◆ Required work ◆
In your answer, set down the records below exactly as they stand, omitting pictures.

◆ Records for this exercise ◆
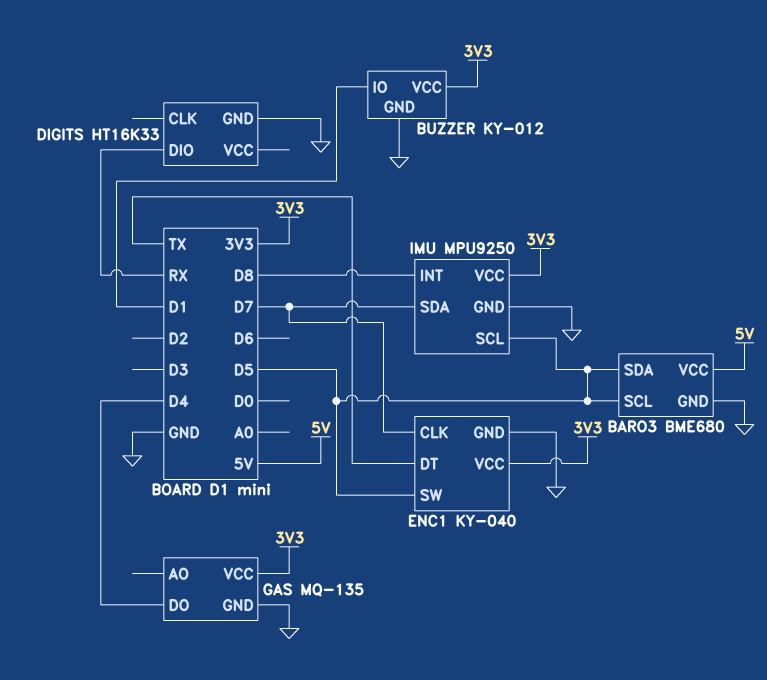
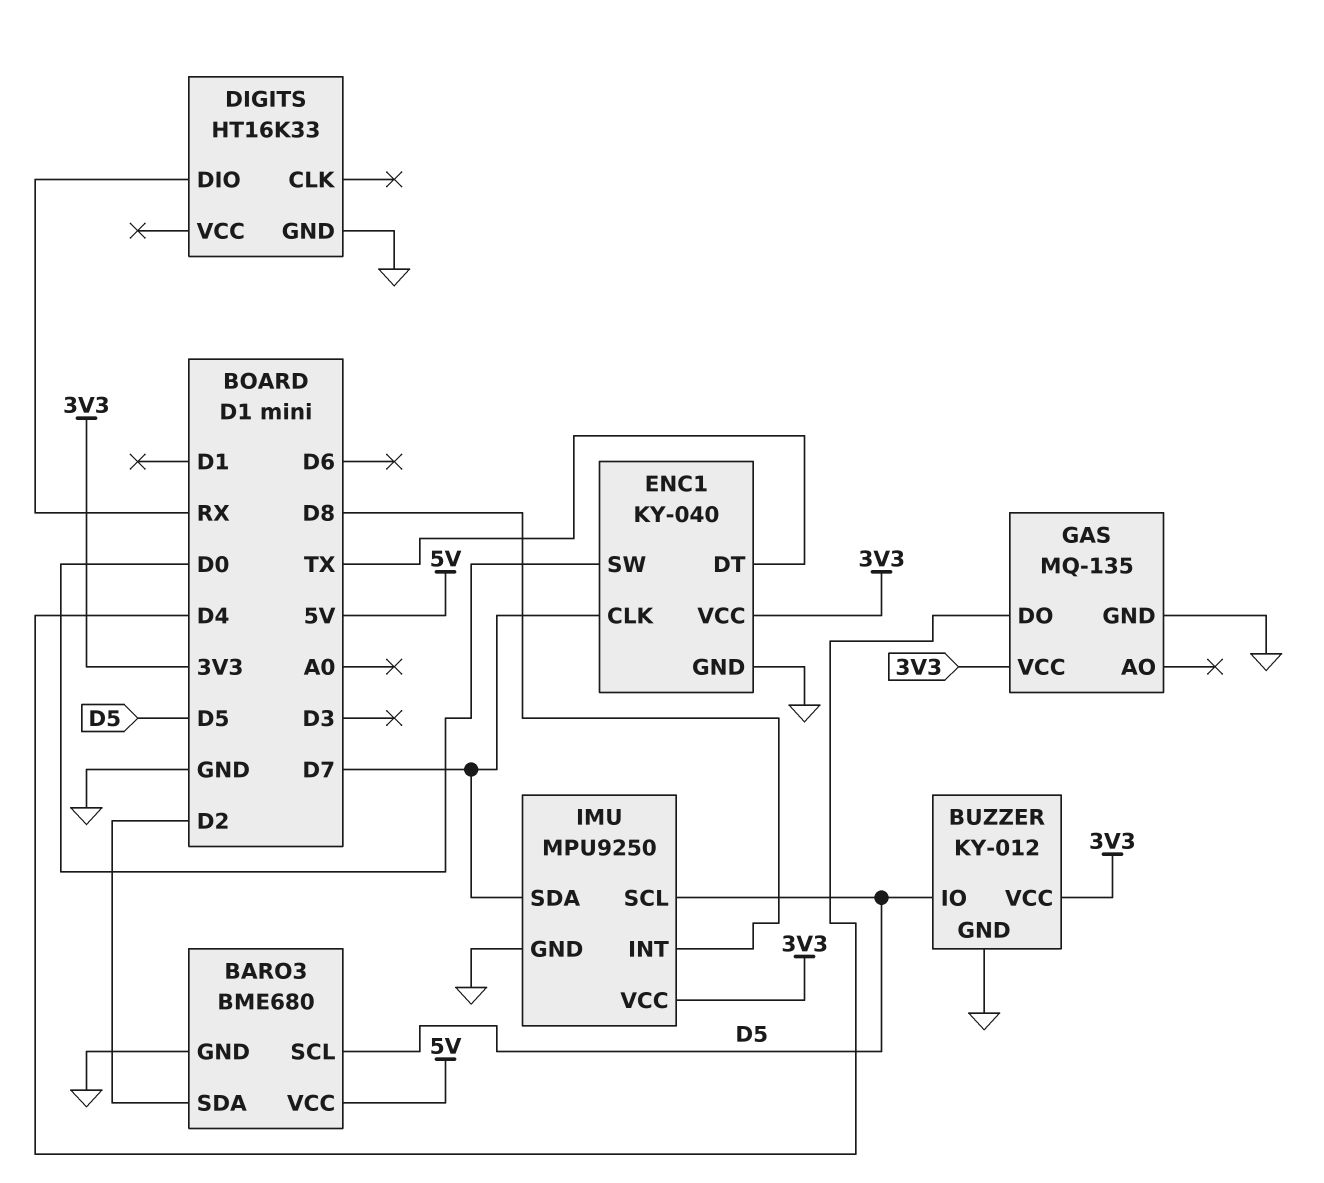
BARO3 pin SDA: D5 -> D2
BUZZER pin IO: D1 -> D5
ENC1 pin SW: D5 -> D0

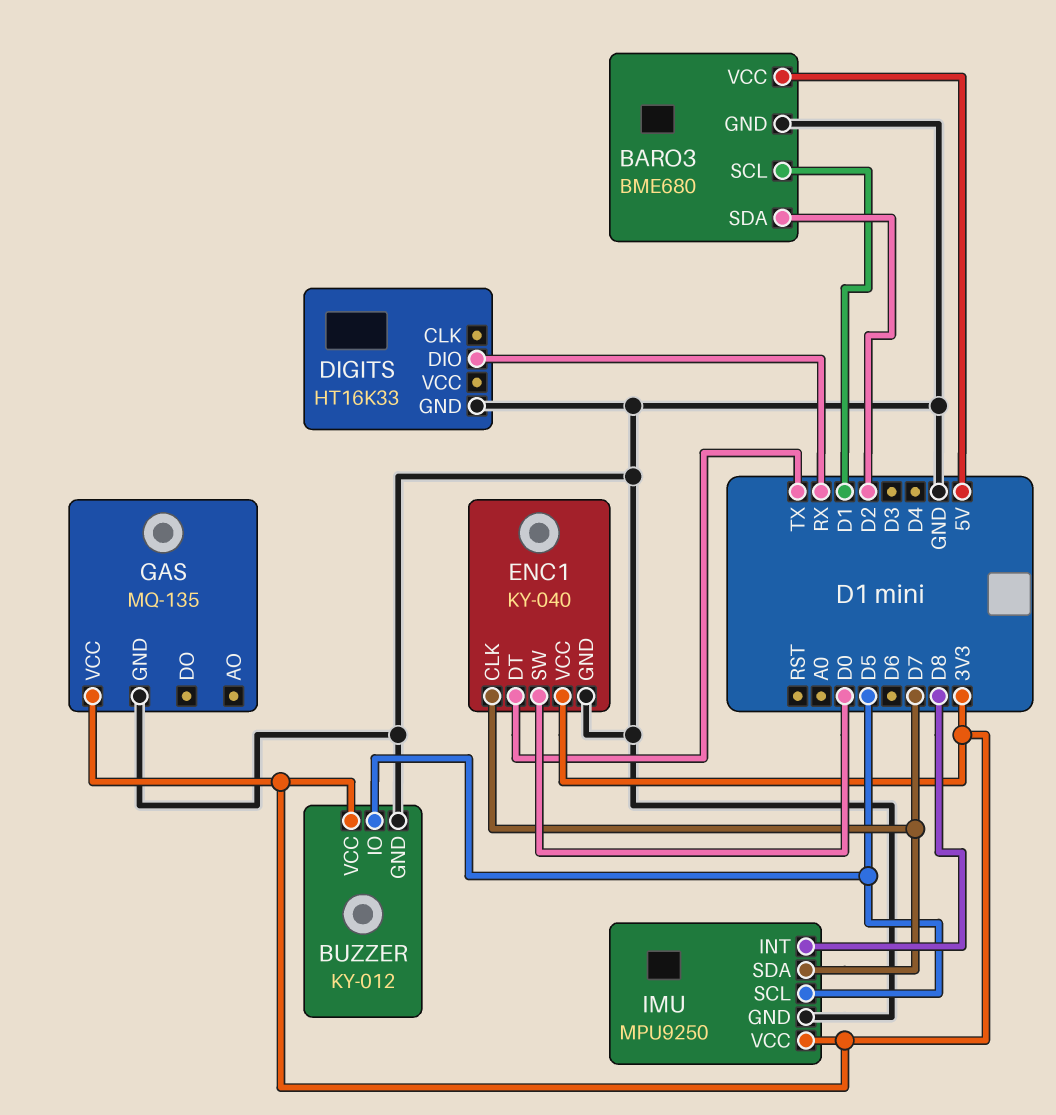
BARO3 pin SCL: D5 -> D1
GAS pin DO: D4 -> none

◆ Solution below ◆
BARO3 pin SDA: D5 -> D2
BUZZER pin IO: D1 -> D5
ENC1 pin SW: D5 -> D0

BARO3 pin SCL: D5 -> D1
GAS pin DO: D4 -> none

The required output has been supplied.